• _WHAT YOU WILL DO_
Within the listing below, how many lines include the string "purple"? Reply with only the number.

• _ENTRIES SUPPLIED_
________________
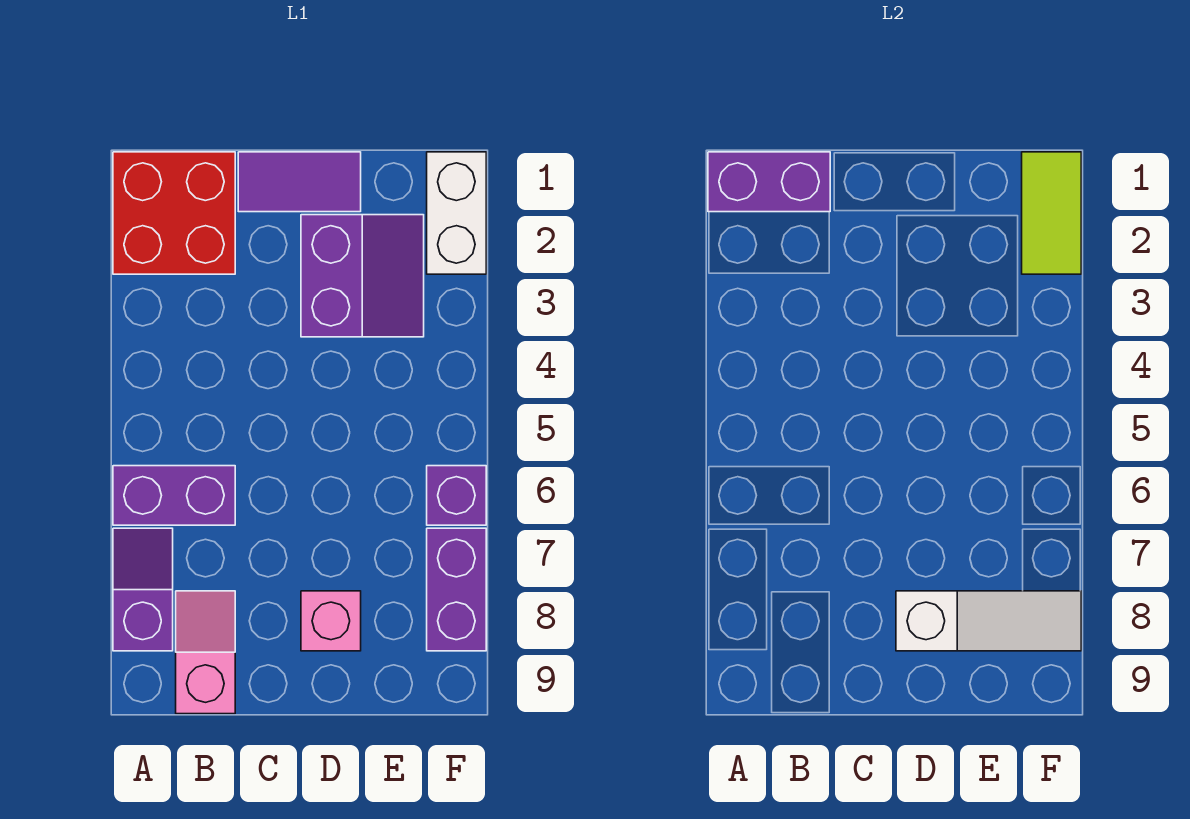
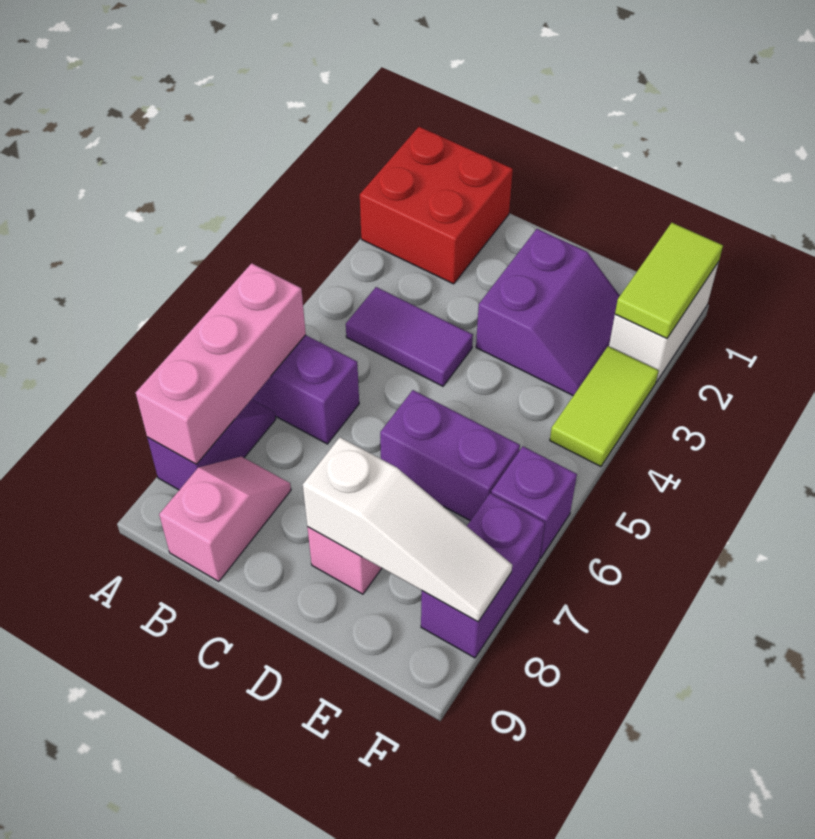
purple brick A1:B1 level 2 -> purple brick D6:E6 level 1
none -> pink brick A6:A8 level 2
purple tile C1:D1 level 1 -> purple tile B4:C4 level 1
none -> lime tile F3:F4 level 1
________________
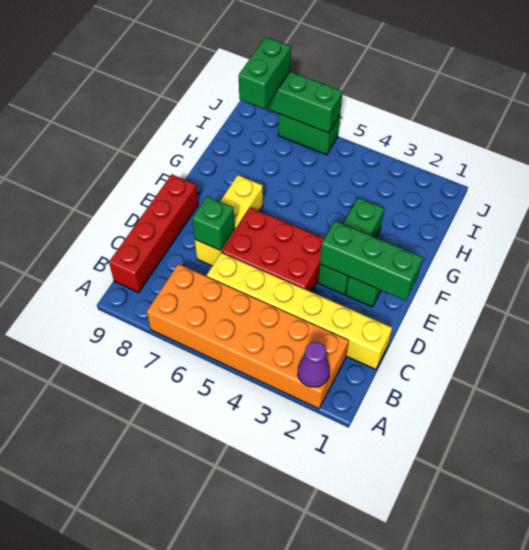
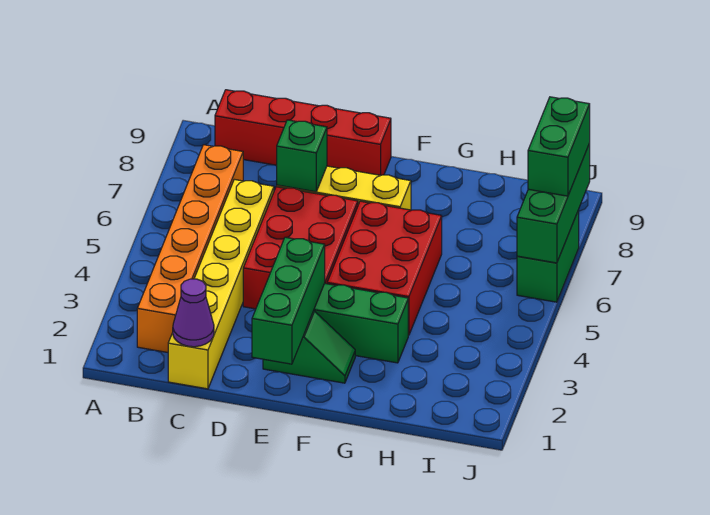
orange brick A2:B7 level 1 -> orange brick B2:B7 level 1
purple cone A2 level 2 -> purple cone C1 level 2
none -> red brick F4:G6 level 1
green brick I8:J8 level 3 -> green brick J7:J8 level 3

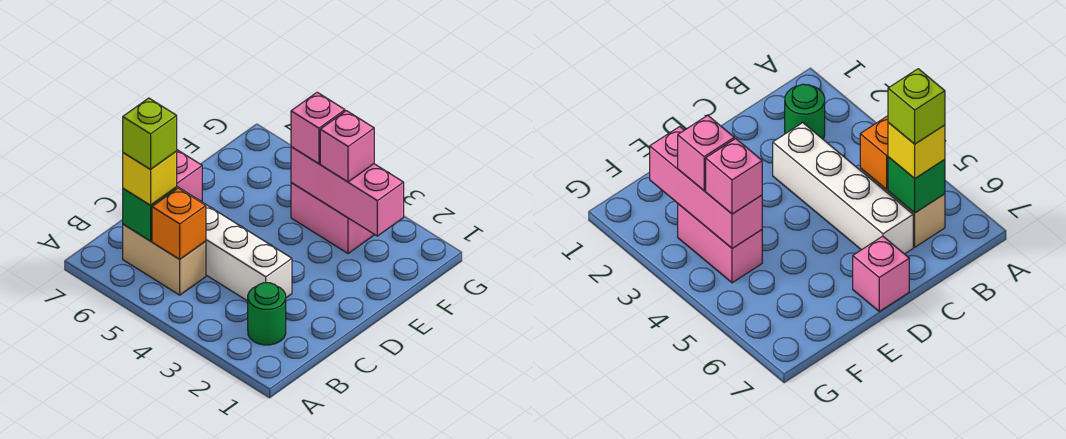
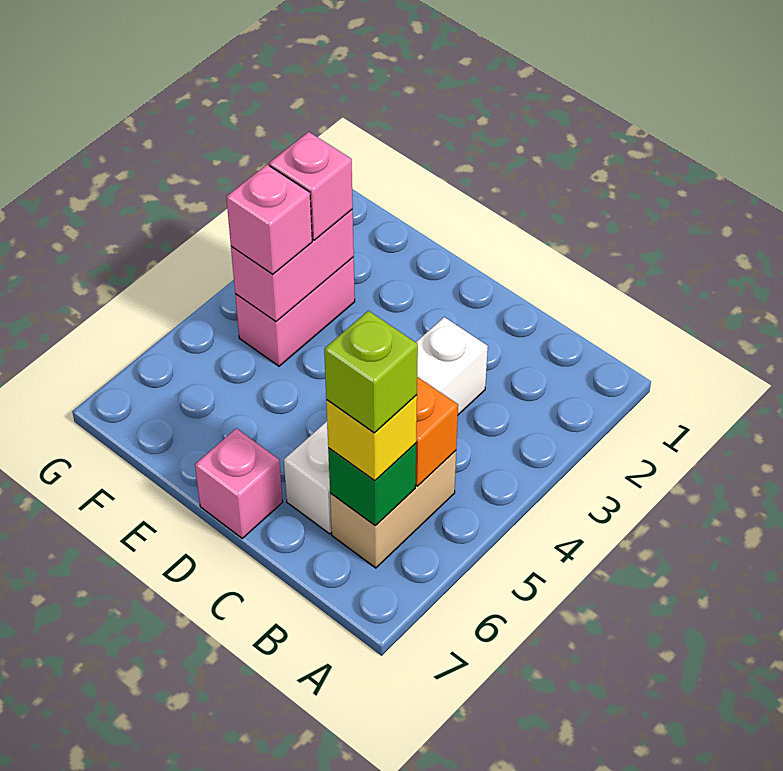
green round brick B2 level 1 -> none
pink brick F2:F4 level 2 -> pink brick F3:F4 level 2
________________
• _SOLUTION_
3